## WORK REQUEST:
With pictures excluded, repeat exactly the lines from the one containing "- recoloured: domino/black" through the last line of the material below.

## EXERCISE INPUTS:
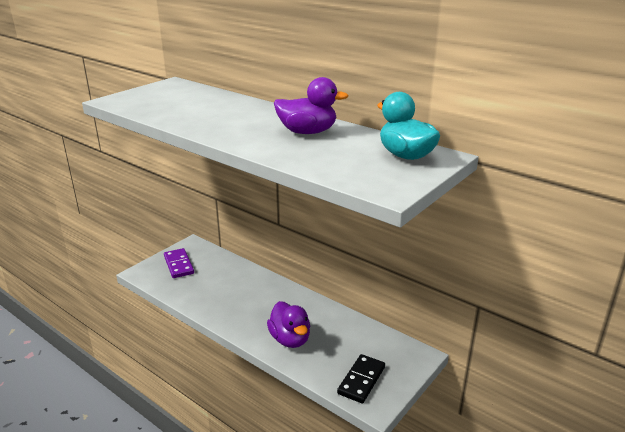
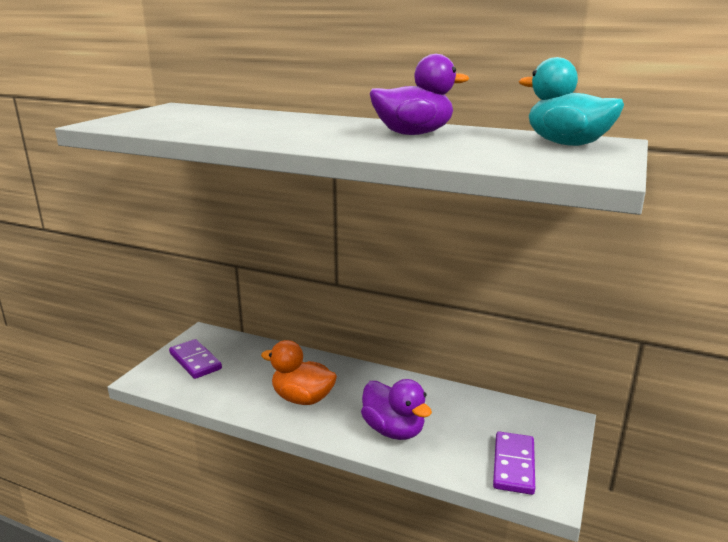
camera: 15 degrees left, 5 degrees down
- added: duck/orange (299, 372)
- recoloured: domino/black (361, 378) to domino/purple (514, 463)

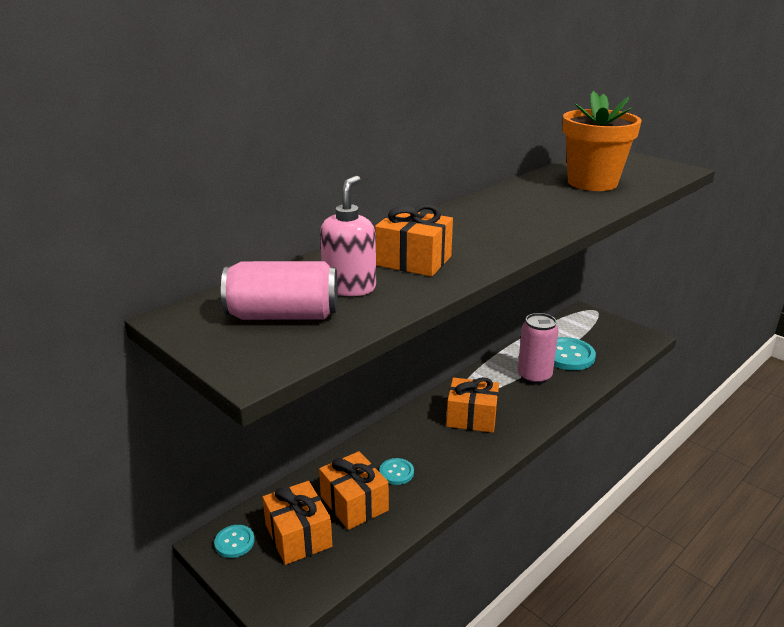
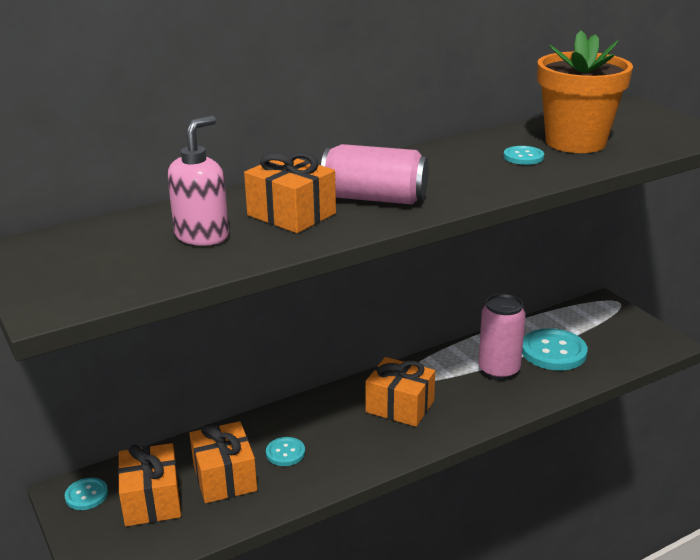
camera: 15 degrees right, 0 degrees up
- added: button/turquoise (524, 155)
- moved: can/pink (279, 290) to (375, 174)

## SOLUTION TO THE EXERCISE:
- recoloured: domino/black (361, 378) to domino/purple (514, 463)

camera: 15 degrees right, 0 degrees up
- added: button/turquoise (524, 155)
- moved: can/pink (279, 290) to (375, 174)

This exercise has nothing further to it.